• WORK INSTRUCTION:
Filter the entries, keeping every line with the string "none".

• RAW DATA:
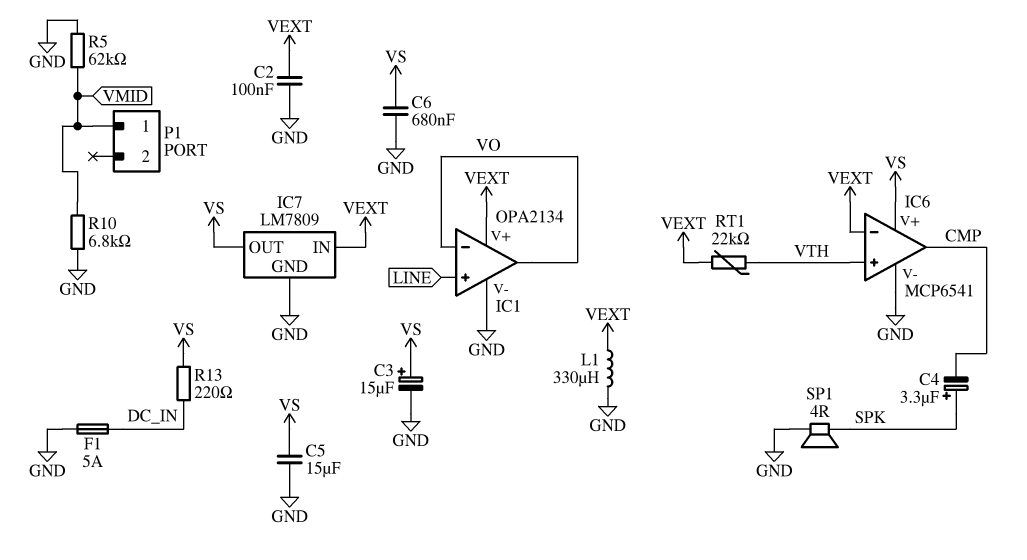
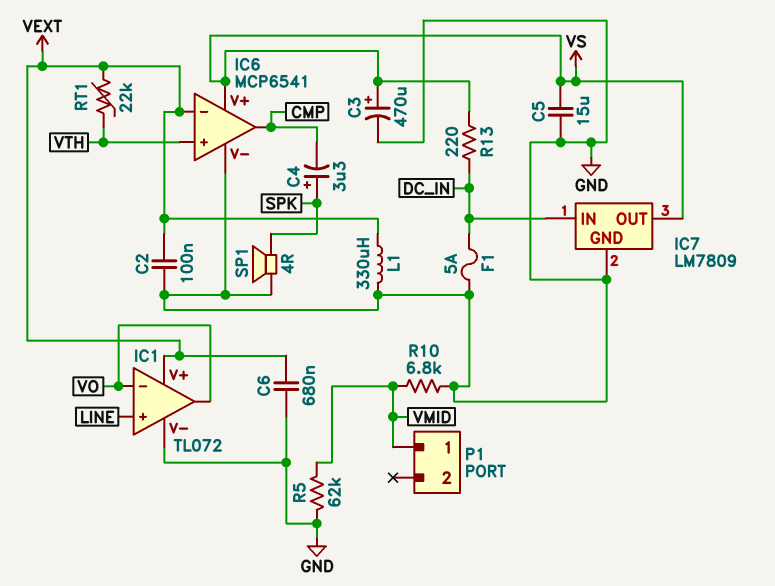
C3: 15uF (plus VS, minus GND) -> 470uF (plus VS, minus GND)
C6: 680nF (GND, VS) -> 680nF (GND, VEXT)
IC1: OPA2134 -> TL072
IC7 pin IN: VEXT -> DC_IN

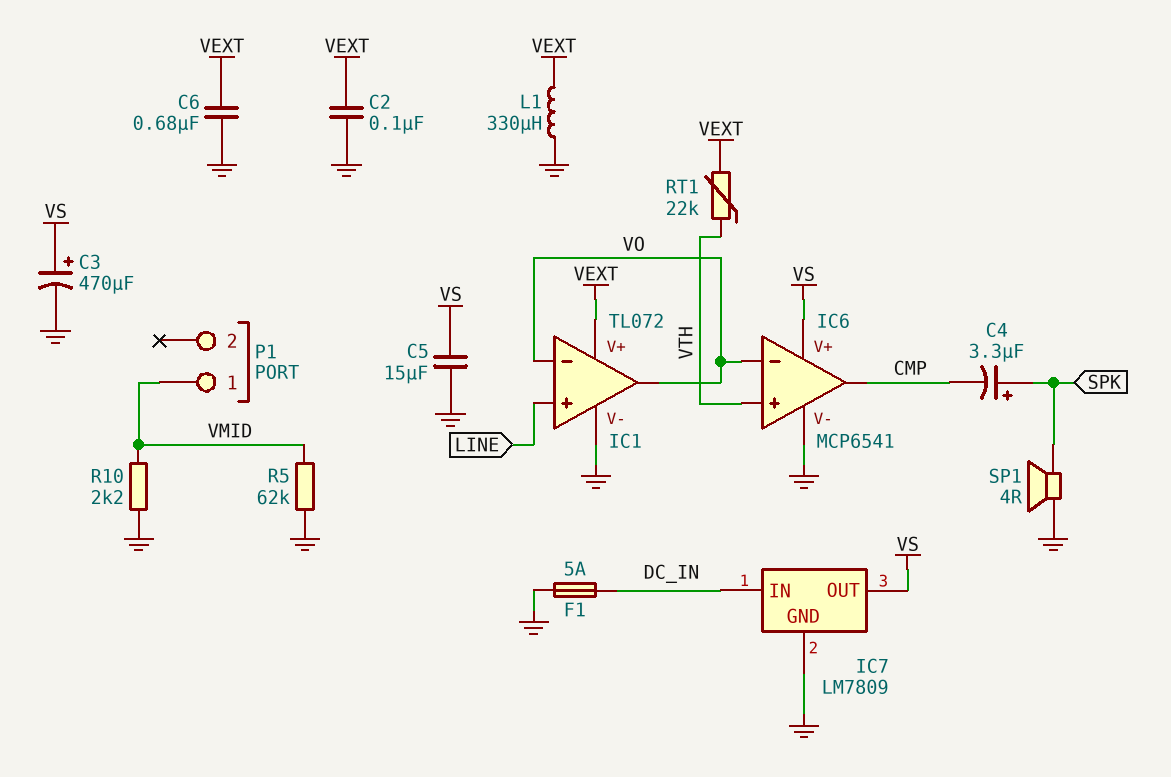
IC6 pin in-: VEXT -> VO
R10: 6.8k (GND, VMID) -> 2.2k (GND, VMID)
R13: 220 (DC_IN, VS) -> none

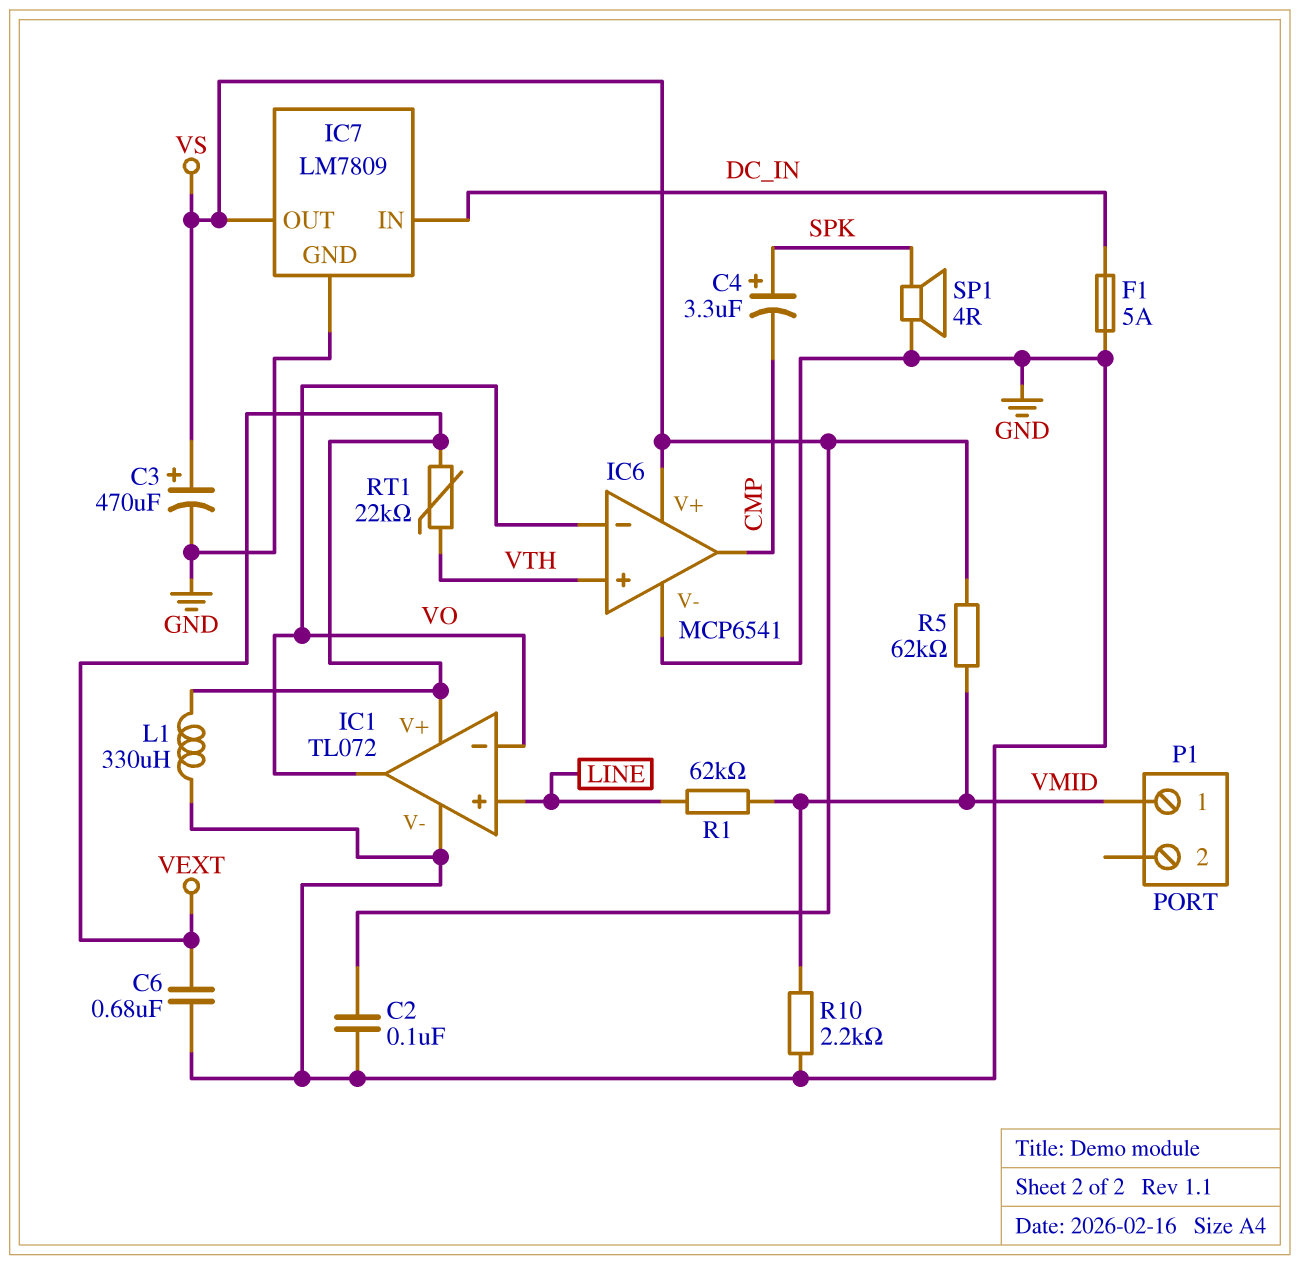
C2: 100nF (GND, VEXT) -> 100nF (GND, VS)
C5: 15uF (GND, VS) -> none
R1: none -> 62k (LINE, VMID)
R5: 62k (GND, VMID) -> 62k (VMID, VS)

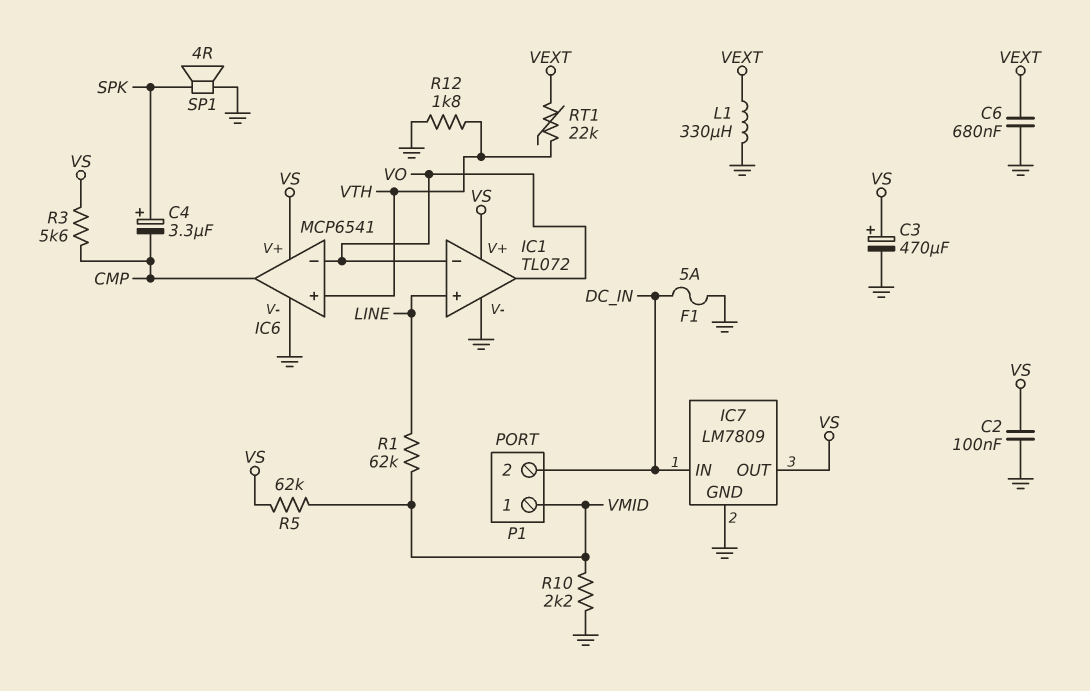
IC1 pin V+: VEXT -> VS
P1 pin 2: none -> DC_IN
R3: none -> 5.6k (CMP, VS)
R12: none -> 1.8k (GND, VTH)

• ANSWER TO THIS TASK:
R13: 220 (DC_IN, VS) -> none
C5: 15uF (GND, VS) -> none
R1: none -> 62k (LINE, VMID)
P1 pin 2: none -> DC_IN
R3: none -> 5.6k (CMP, VS)
R12: none -> 1.8k (GND, VTH)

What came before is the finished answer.